── RECORDS TO PROCESS ──

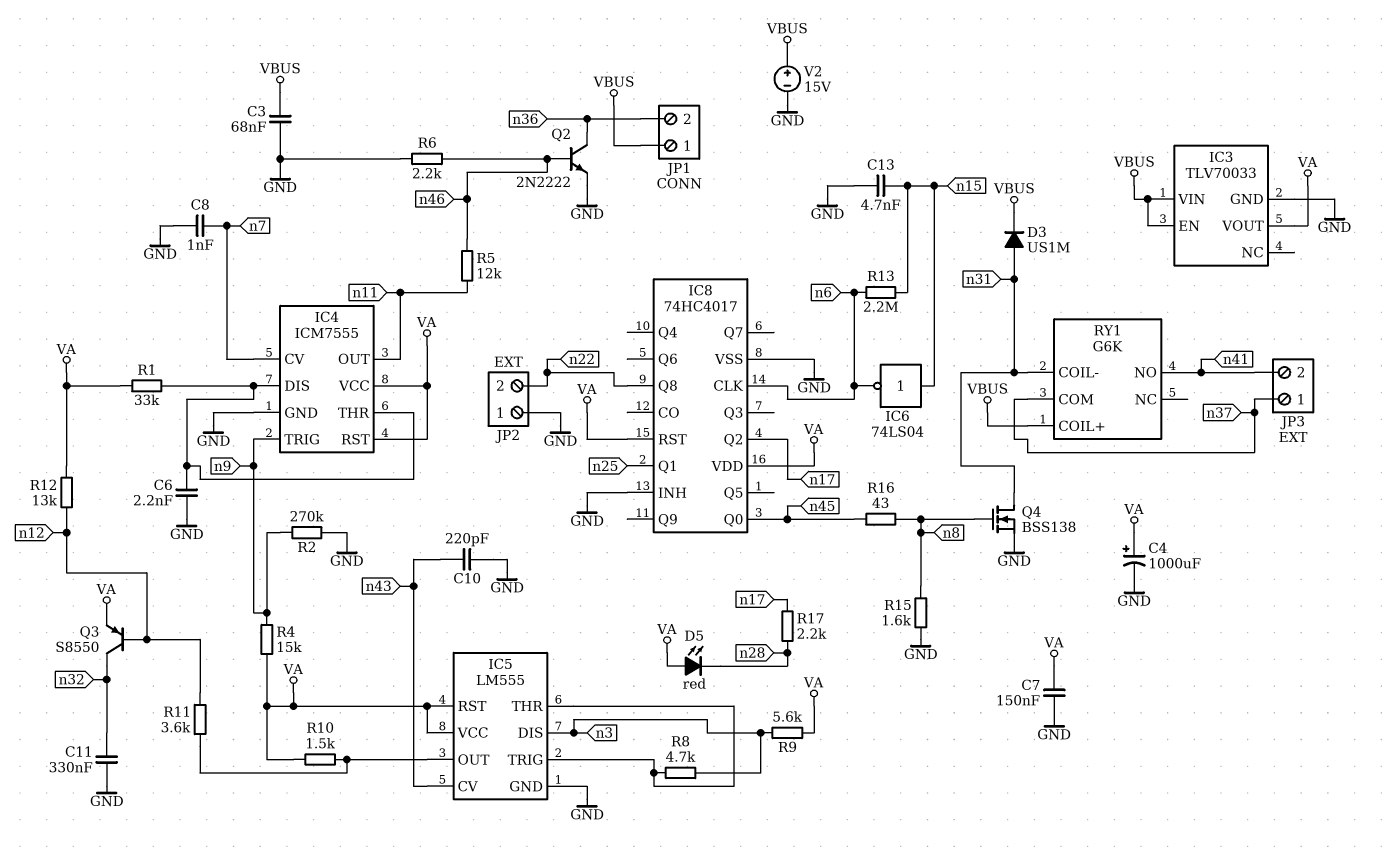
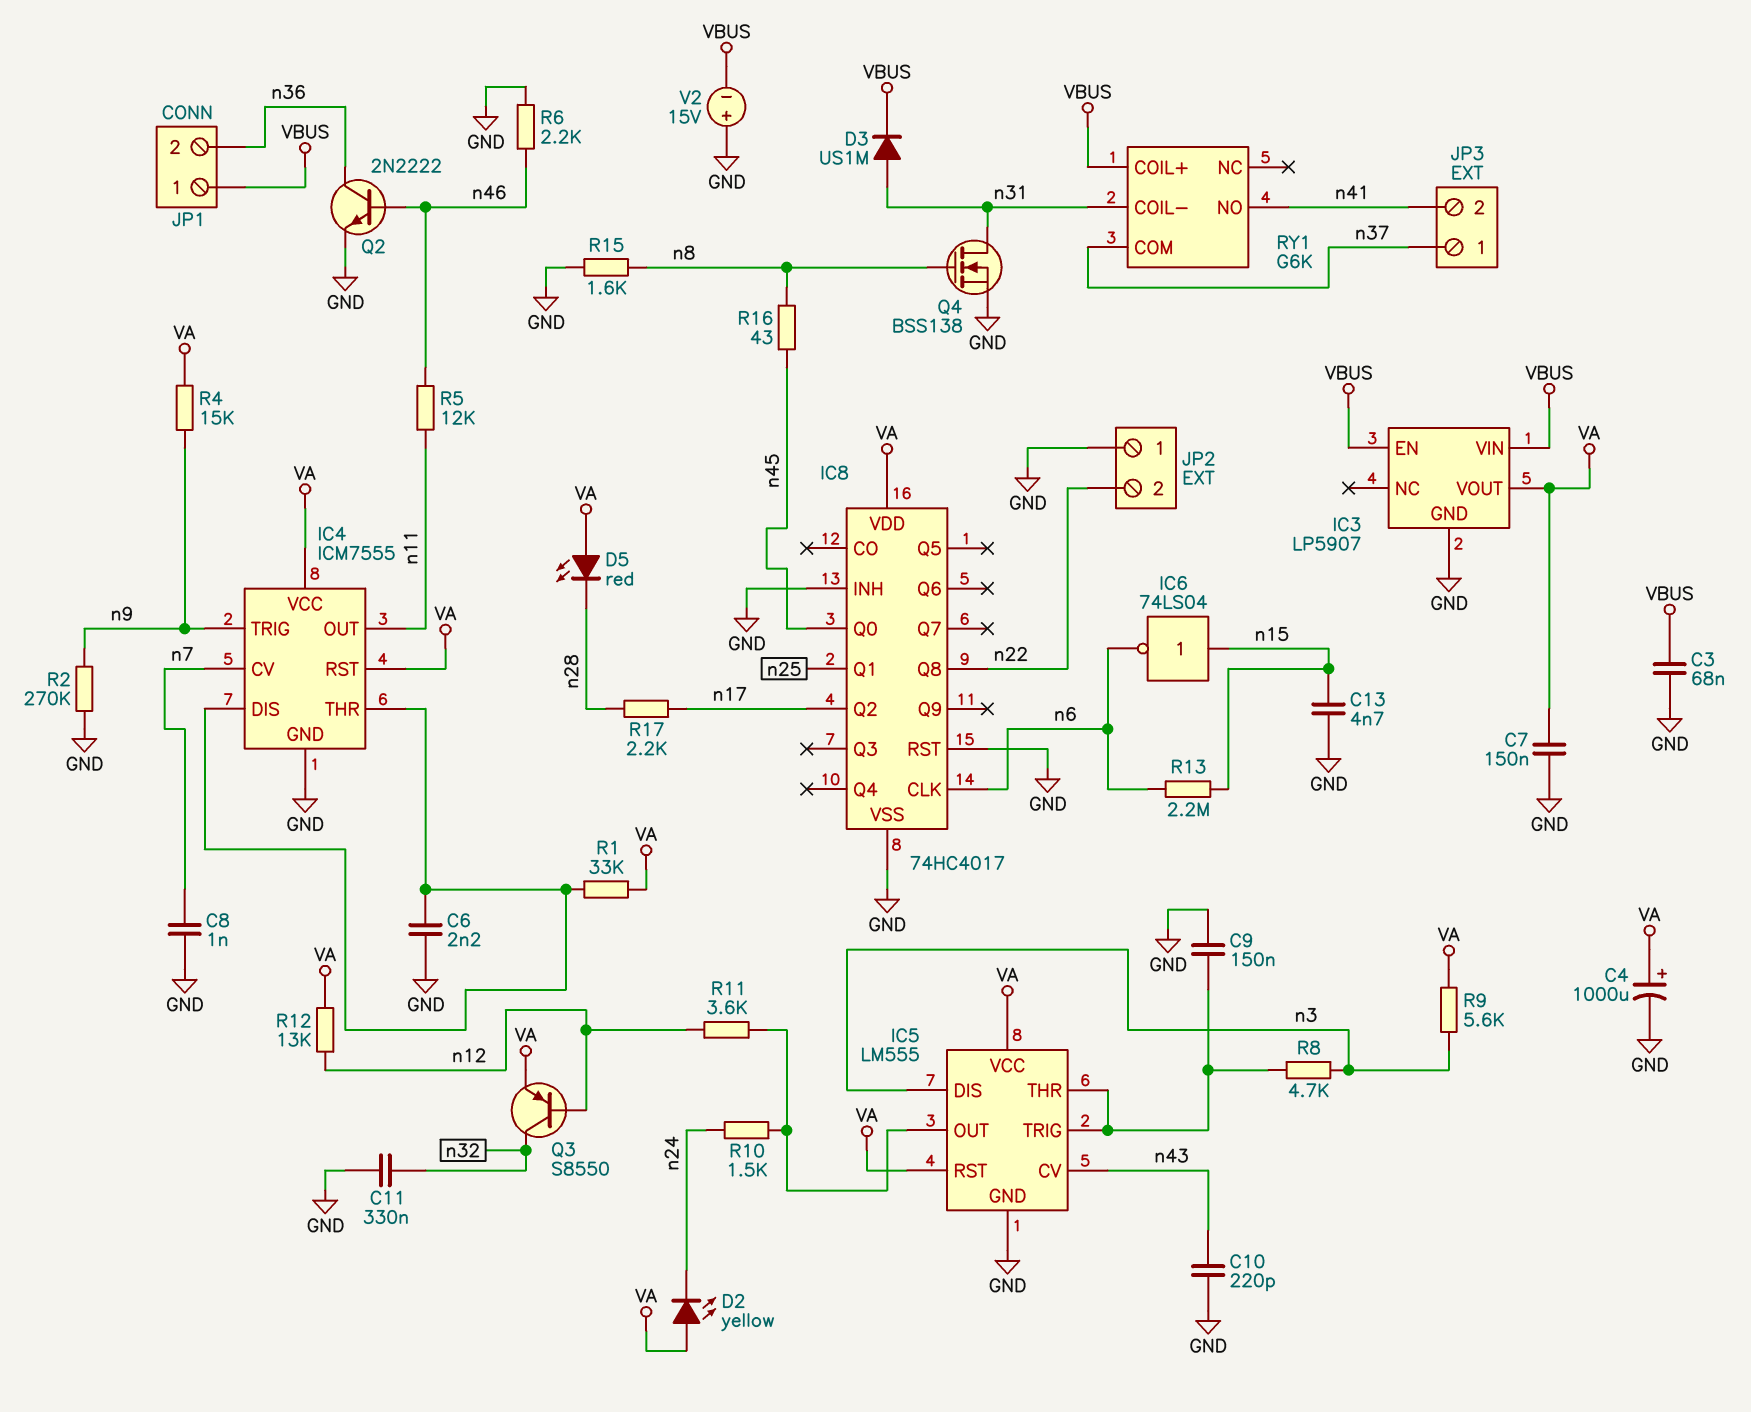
C9: none -> 150nF (GND, IC5/THR)
D2: none -> LED yellow (A VA, K n24)
IC3: TLV70033 -> LP5907
IC8 pin RST: VA -> GND
R10: 1.5k (IC5/OUT, VA) -> 1.5k (IC5/OUT, n24)
V2: 15V (plus VBUS, minus GND) -> 15V (plus GND, minus VBUS)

───

• _THE PROBLEM_: Retype the whole of the data verbatim. Skip every picture.

• _WRITTEN SOLUTION_:
C9: none -> 150nF (GND, IC5/THR)
D2: none -> LED yellow (A VA, K n24)
IC3: TLV70033 -> LP5907
IC8 pin RST: VA -> GND
R10: 1.5k (IC5/OUT, VA) -> 1.5k (IC5/OUT, n24)
V2: 15V (plus VBUS, minus GND) -> 15V (plus GND, minus VBUS)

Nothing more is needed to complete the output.